• **TASK**
Provide again, from the entries below, every line from the one containing "grey 1x1 tile [146,151,189,188]" through the one containing "none -> lime 1x1 brick [623,168,705,290]", exactly as written, and no other line.

_ _ _ _ _

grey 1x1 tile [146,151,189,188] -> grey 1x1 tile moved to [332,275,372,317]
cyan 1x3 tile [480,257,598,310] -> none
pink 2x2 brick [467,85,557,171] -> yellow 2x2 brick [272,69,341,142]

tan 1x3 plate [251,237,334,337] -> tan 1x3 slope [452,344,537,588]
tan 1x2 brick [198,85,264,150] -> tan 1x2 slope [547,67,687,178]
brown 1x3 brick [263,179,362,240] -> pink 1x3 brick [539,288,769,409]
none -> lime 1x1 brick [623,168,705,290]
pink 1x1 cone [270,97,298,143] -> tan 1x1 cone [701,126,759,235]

_ _ _ _ _

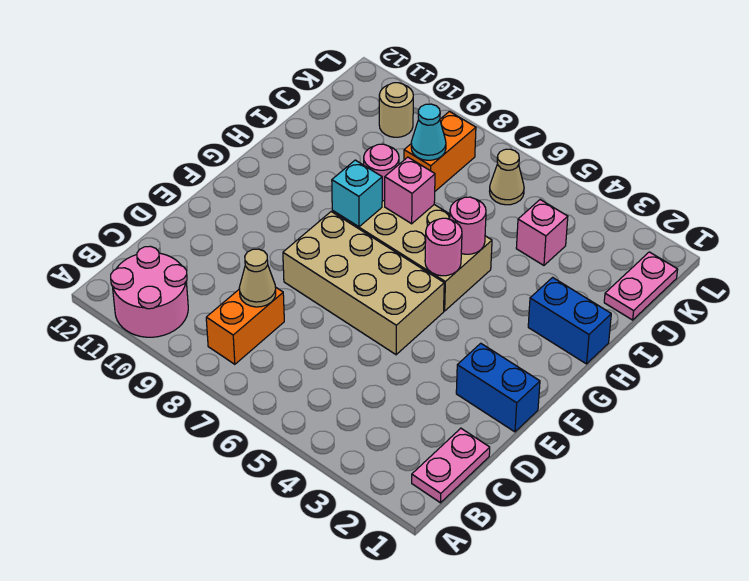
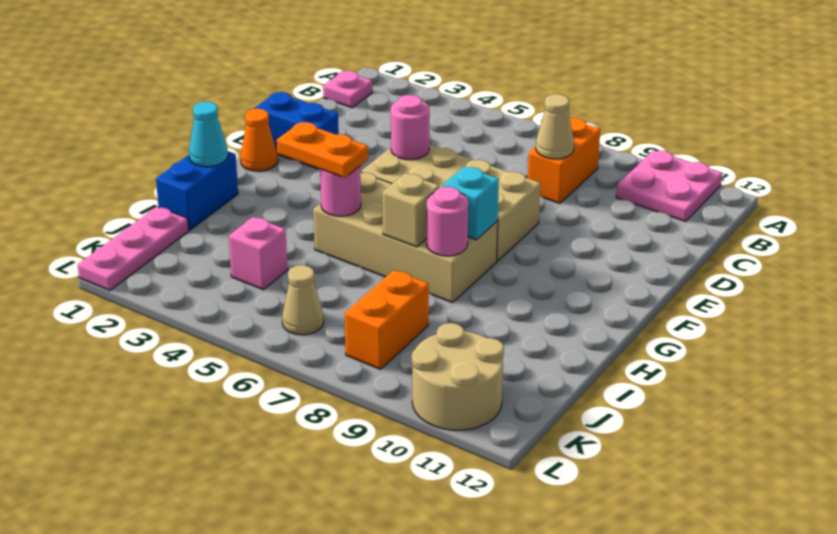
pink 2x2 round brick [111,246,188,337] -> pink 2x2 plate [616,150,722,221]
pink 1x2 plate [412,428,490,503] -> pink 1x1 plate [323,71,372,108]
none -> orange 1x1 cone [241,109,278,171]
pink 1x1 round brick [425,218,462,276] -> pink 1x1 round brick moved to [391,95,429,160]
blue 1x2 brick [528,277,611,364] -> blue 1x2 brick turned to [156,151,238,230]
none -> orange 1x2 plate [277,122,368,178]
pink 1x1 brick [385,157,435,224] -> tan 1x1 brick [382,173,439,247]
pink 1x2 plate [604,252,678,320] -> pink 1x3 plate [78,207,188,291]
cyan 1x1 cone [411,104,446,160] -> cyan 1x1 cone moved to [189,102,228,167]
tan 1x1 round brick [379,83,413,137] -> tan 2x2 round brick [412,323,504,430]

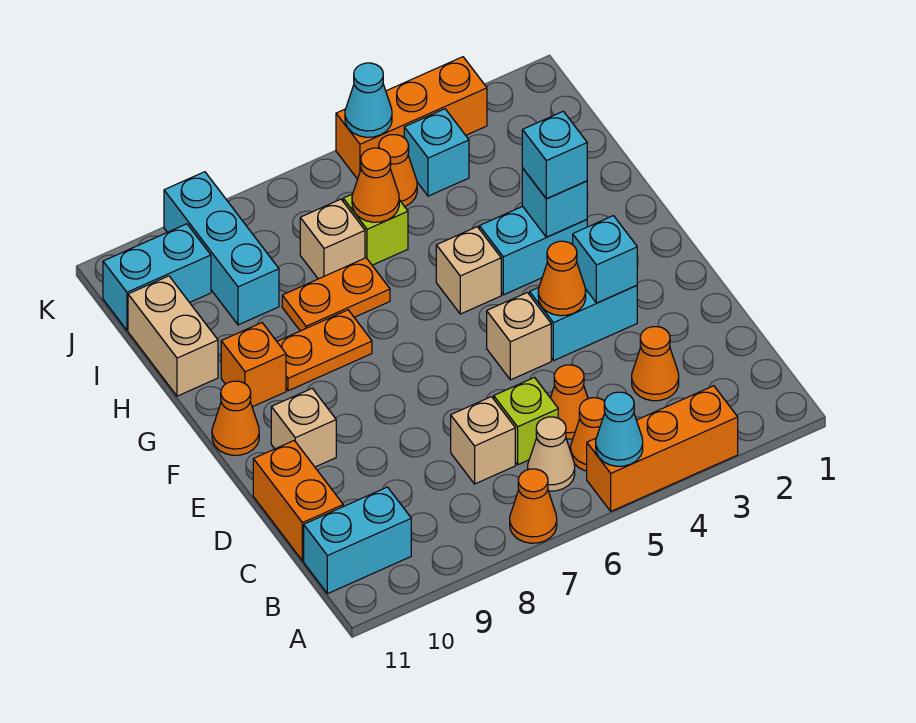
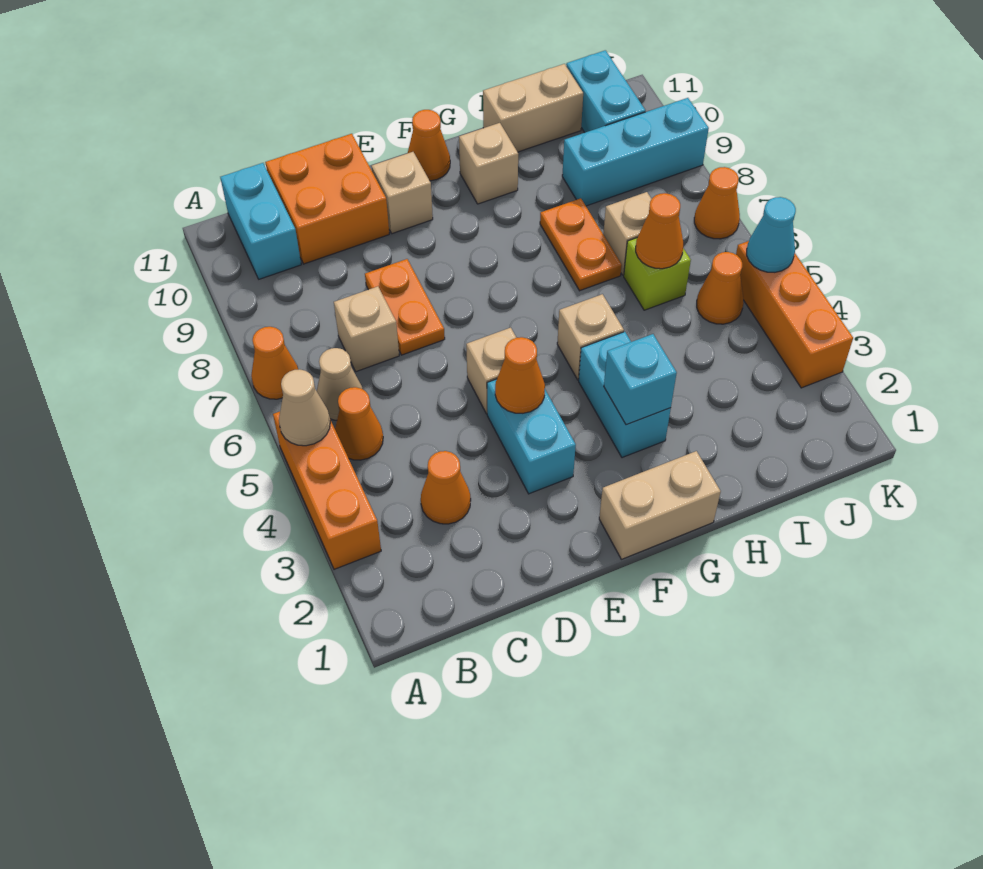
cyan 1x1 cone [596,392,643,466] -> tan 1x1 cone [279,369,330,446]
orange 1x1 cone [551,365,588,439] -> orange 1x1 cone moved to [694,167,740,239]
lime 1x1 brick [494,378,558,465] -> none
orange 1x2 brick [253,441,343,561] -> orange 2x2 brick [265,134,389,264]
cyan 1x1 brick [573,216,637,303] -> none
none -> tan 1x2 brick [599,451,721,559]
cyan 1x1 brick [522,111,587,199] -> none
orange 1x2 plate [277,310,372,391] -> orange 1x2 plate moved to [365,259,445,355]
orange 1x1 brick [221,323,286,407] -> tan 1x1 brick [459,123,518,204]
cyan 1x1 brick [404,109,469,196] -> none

_ _ _ _ _

• **ANSWER SECTION**
grey 1x1 tile [146,151,189,188] -> grey 1x1 tile moved to [332,275,372,317]
cyan 1x3 tile [480,257,598,310] -> none
pink 2x2 brick [467,85,557,171] -> yellow 2x2 brick [272,69,341,142]

tan 1x3 plate [251,237,334,337] -> tan 1x3 slope [452,344,537,588]
tan 1x2 brick [198,85,264,150] -> tan 1x2 slope [547,67,687,178]
brown 1x3 brick [263,179,362,240] -> pink 1x3 brick [539,288,769,409]
none -> lime 1x1 brick [623,168,705,290]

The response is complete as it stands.